[Modification records]
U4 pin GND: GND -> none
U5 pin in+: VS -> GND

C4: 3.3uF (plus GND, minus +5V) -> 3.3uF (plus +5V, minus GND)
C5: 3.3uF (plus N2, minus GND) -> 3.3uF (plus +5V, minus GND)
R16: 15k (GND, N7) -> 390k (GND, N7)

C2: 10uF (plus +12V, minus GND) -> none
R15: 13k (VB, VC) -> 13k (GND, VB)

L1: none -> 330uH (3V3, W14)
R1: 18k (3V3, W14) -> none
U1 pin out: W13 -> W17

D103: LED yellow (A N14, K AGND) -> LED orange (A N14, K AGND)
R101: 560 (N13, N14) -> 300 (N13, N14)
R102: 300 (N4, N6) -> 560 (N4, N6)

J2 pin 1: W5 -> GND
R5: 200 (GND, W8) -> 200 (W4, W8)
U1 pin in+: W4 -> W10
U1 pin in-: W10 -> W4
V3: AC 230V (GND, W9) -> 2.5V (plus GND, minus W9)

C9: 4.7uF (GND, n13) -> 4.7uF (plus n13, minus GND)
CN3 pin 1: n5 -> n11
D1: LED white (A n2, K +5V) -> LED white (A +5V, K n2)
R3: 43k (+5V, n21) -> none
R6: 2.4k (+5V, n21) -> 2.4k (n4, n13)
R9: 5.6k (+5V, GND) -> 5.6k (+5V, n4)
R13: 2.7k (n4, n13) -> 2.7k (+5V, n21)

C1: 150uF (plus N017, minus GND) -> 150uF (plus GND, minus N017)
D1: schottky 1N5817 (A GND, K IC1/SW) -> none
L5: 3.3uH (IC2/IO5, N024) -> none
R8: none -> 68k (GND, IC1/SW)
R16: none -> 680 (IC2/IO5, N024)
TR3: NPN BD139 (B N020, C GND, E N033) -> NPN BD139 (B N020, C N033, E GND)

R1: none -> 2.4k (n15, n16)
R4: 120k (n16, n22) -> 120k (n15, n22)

[What you are asked to do] Please print exactly the lines of the entries above, beginning with the line that contains "L5: 3.3uH (IC2/IO5, N024) -> none" and ending with the last line.

[Solution]
L5: 3.3uH (IC2/IO5, N024) -> none
R8: none -> 68k (GND, IC1/SW)
R16: none -> 680 (IC2/IO5, N024)
TR3: NPN BD139 (B N020, C GND, E N033) -> NPN BD139 (B N020, C N033, E GND)

R1: none -> 2.4k (n15, n16)
R4: 120k (n16, n22) -> 120k (n15, n22)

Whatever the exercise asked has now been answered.